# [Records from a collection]
+-------+

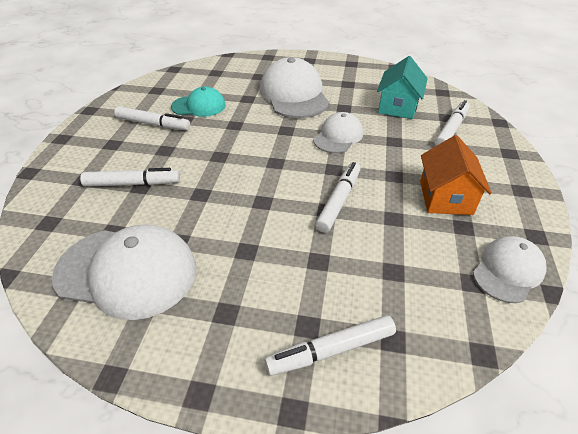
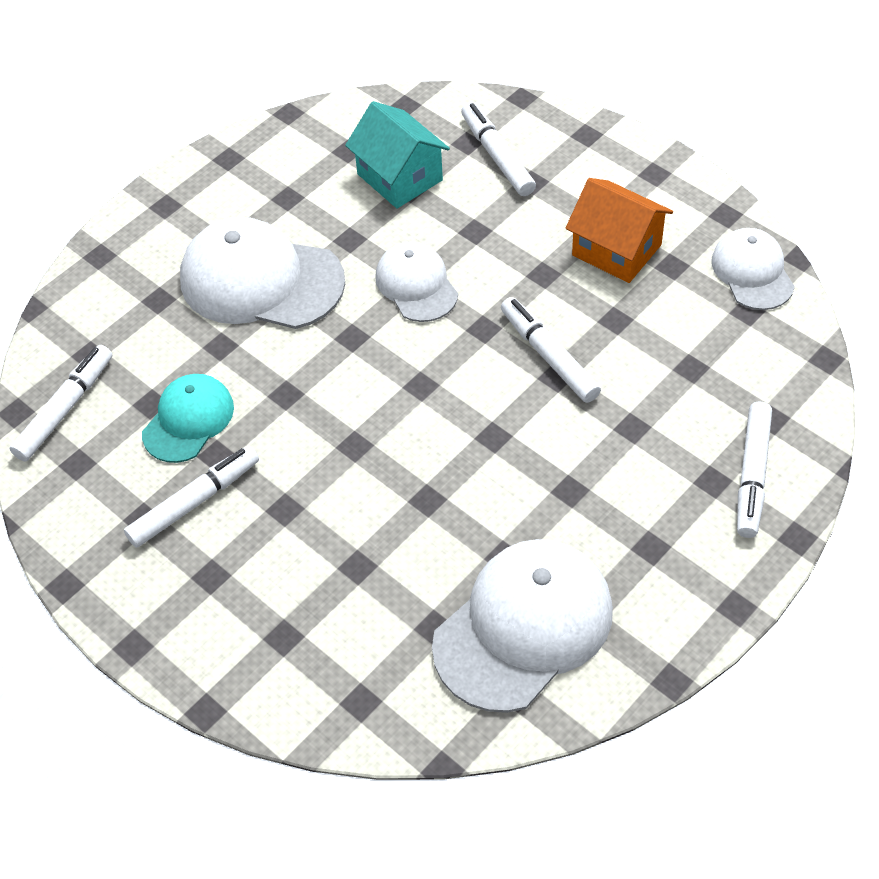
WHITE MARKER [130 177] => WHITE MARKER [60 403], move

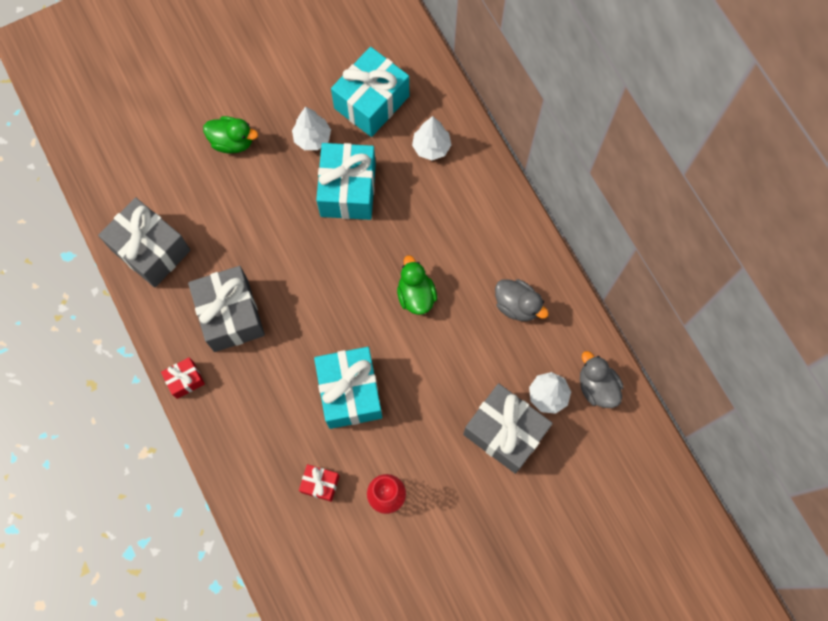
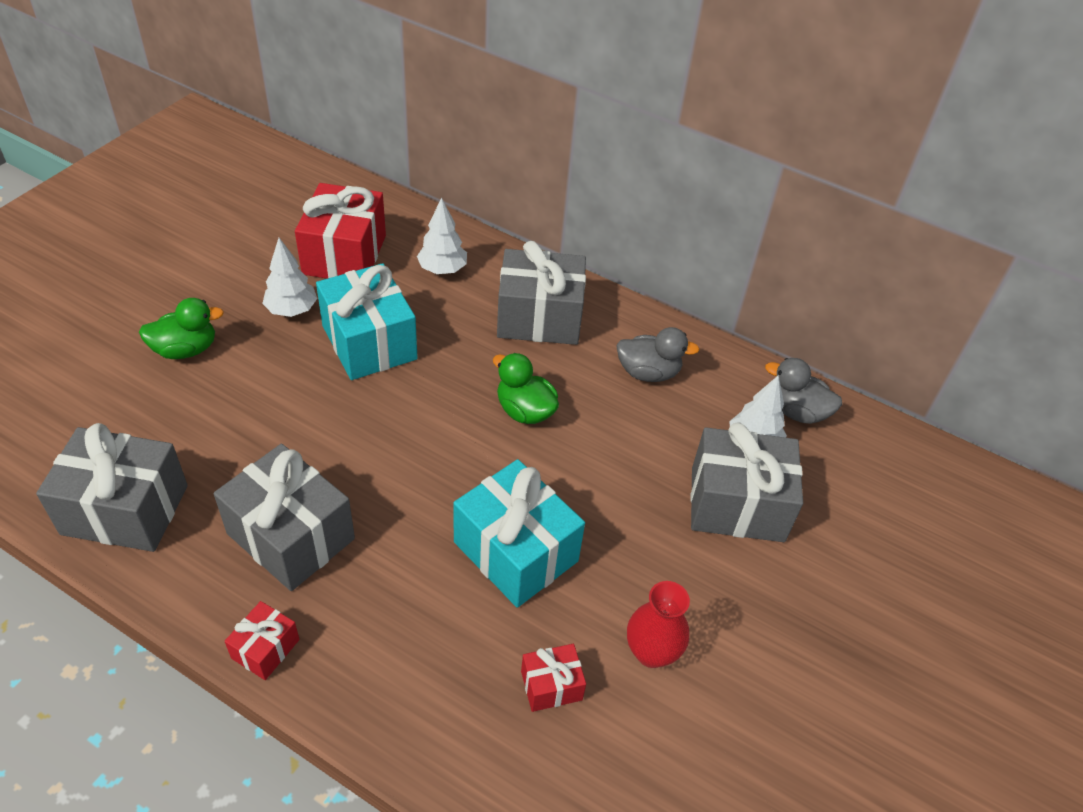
TURQUOISE GIFT [370 92] => RED GIFT [340 231]
nothing => GREY GIFT [541 293]

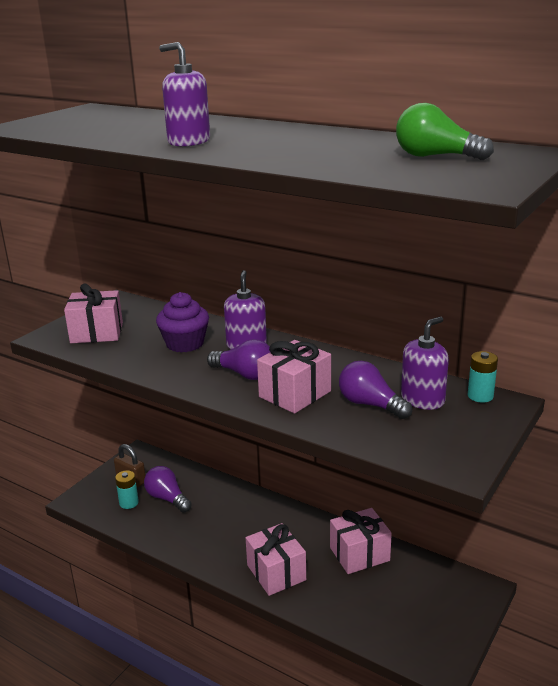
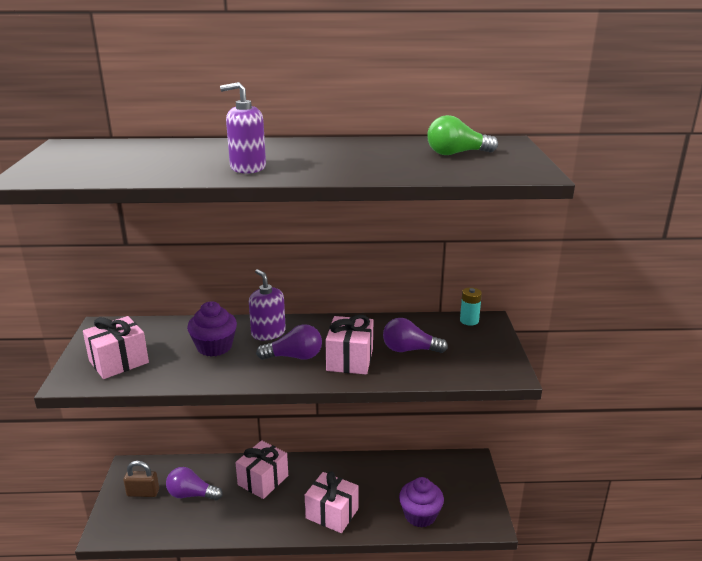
PINK GIFT [361 541] => PINK GIFT [261 469], move
nothing => PURPLE CUPCAKE [421 502]
TURQUOISE BATTERY [127 489] => nothing
PURPLE SOAP DISPENSER [425 363] => nothing

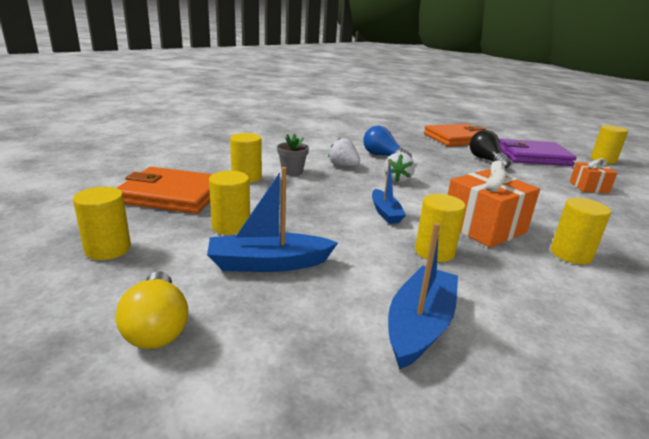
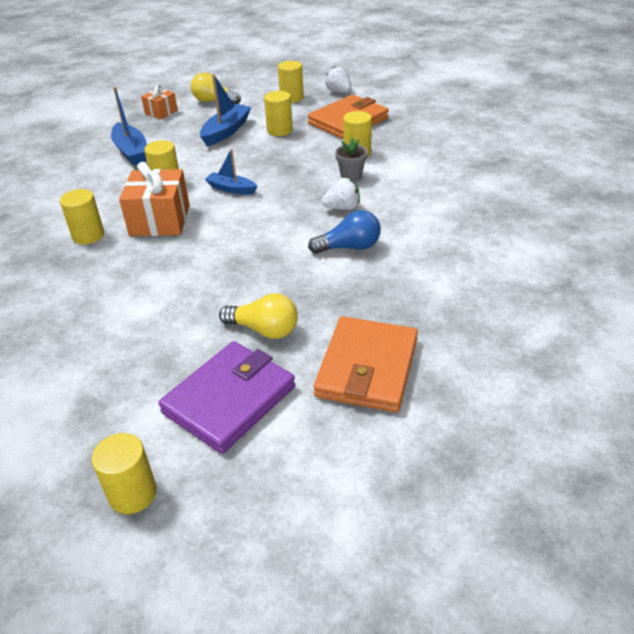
ORANGE GIFT [593 175] => ORANGE GIFT [159 101], move
BLACK LIGHT BULB [490 149] => YELLOW LIGHT BULB [258 316]
WHITE STRAWBERRY [399 167] => WHITE STRAWBERRY [338 80], move

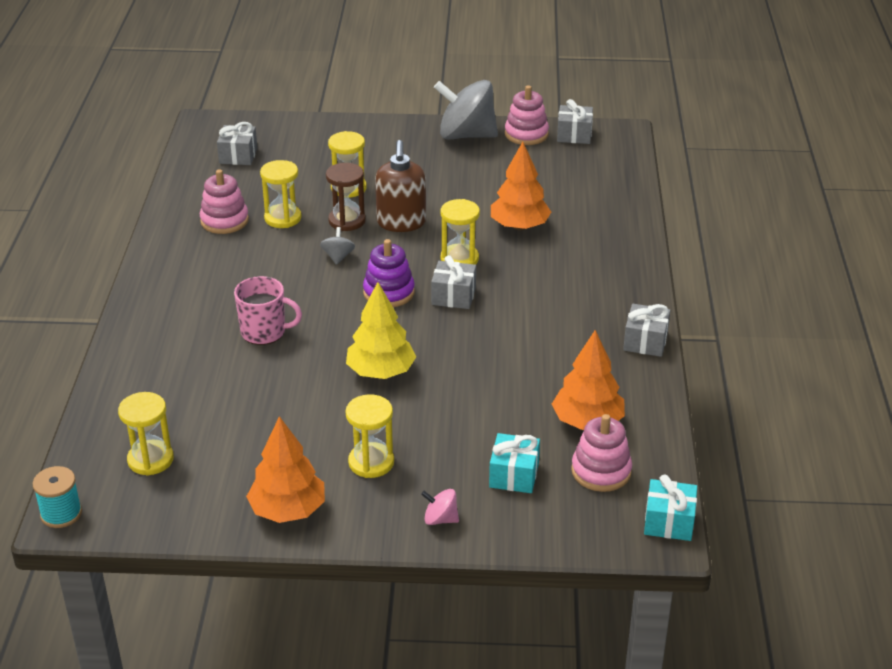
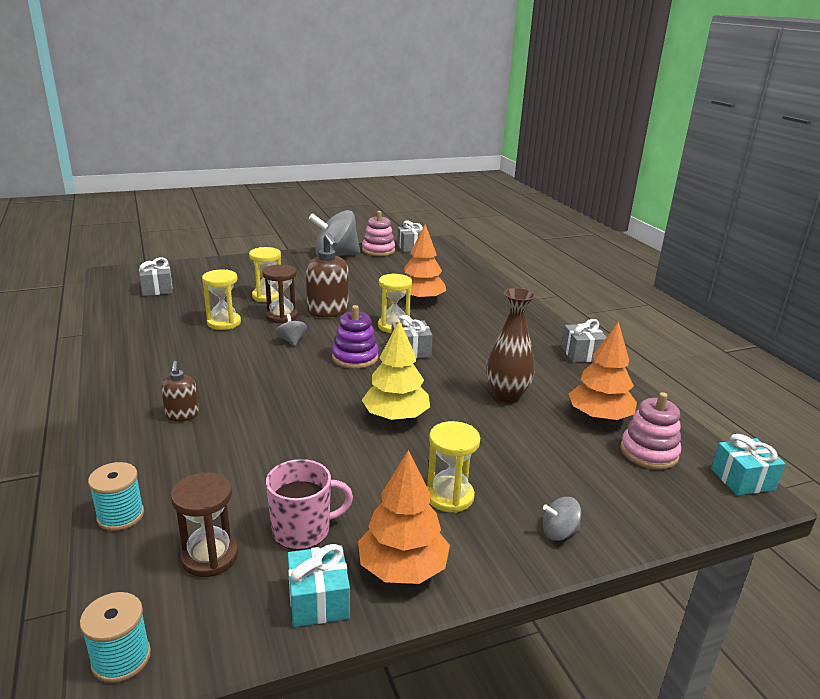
nothing => TURQUOISE SPOOL [116 496]
nothing => BROWN SOAP DISPENSER [180 391]
YELLOW HOURGLASS [146 434] => BROWN HOURGLASS [204 524]
PINK MUG [268 310] => PINK MUG [309 504], move
TURQUOISE GIFT [514 463] => TURQUOISE GIFT [319 585], move
nothing => BROWN VASE [511 345]
PINK SPINNING TOP [440 507] => GREY SPINNING TOP [562 519]
PINK STACKING TOY [224 201] => nothing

+-------+

# [THE TASK]
Exactly as written above, retype the lines starting at the one holding "TURQUOISE GIFT [370 92] => RED GIFT [340 231]" and ending at the one holding "PINK SPINNING TOP", both included, but not the pictures.

# [RESPONSE AREA]
TURQUOISE GIFT [370 92] => RED GIFT [340 231]
nothing => GREY GIFT [541 293]

PINK GIFT [361 541] => PINK GIFT [261 469], move
nothing => PURPLE CUPCAKE [421 502]
TURQUOISE BATTERY [127 489] => nothing
PURPLE SOAP DISPENSER [425 363] => nothing

ORANGE GIFT [593 175] => ORANGE GIFT [159 101], move
BLACK LIGHT BULB [490 149] => YELLOW LIGHT BULB [258 316]
WHITE STRAWBERRY [399 167] => WHITE STRAWBERRY [338 80], move

nothing => TURQUOISE SPOOL [116 496]
nothing => BROWN SOAP DISPENSER [180 391]
YELLOW HOURGLASS [146 434] => BROWN HOURGLASS [204 524]
PINK MUG [268 310] => PINK MUG [309 504], move
TURQUOISE GIFT [514 463] => TURQUOISE GIFT [319 585], move
nothing => BROWN VASE [511 345]
PINK SPINNING TOP [440 507] => GREY SPINNING TOP [562 519]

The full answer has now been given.